YOUR GOAL: Your output is one number, the count of lines in the listing below that hold the word "AGND".

SOURCE RECORDS:

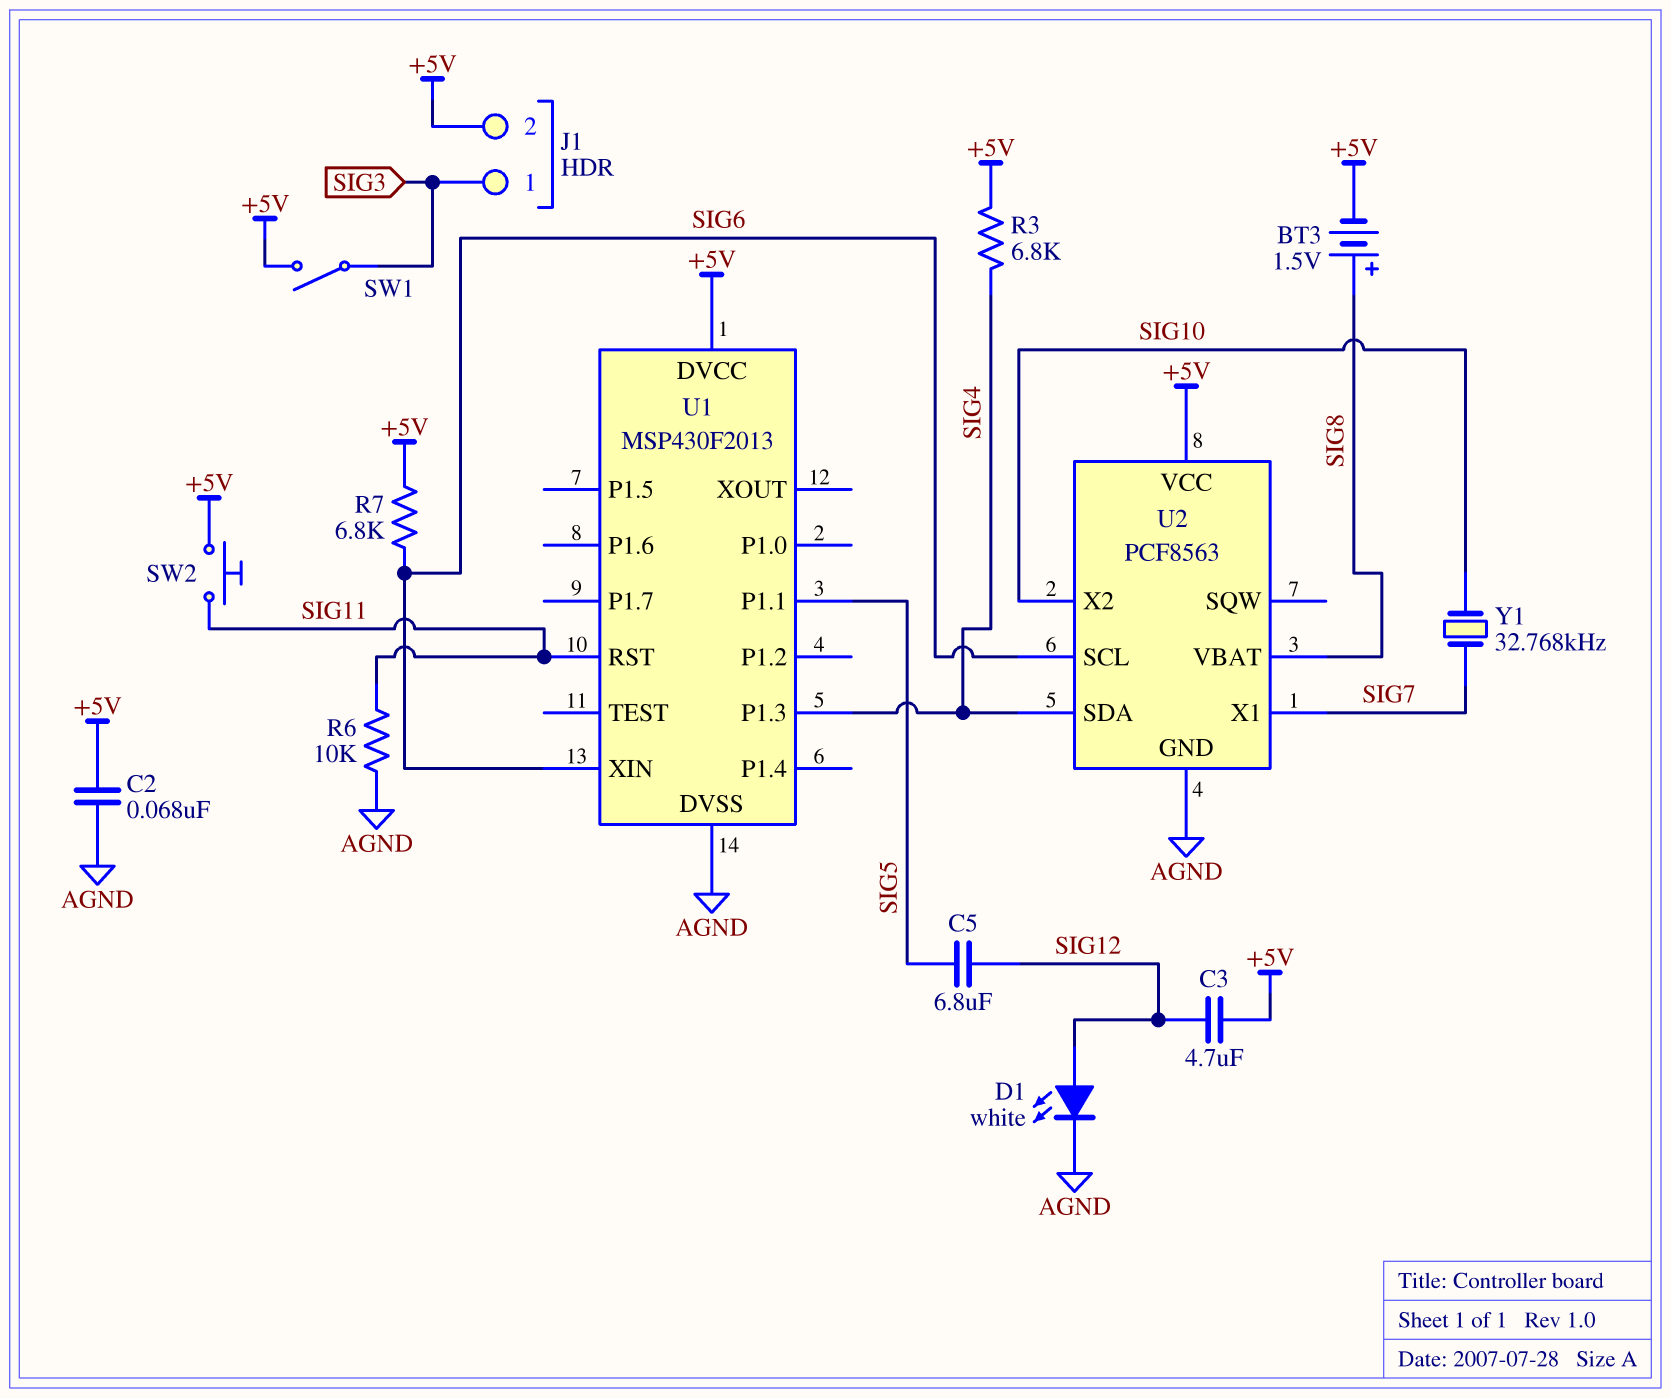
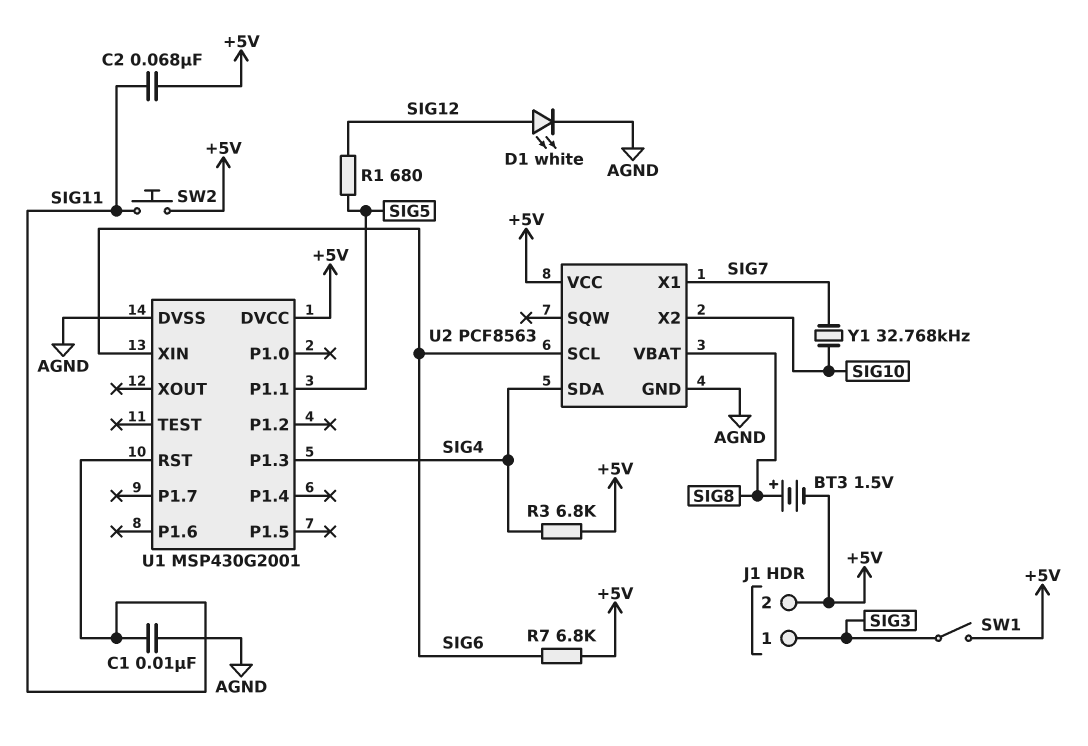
C1: none -> 10nF (AGND, SIG11)
C2: 68nF (+5V, AGND) -> 68nF (+5V, SIG11)
C3: 4.7uF (+5V, SIG12) -> none
C5: 6.8uF (SIG5, SIG12) -> none
R1: none -> 680 (SIG5, SIG12)
R6: 10k (AGND, SIG11) -> none
U1: MSP430F2013 -> MSP430G2001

RESULT OF THIS EXERCISE: 3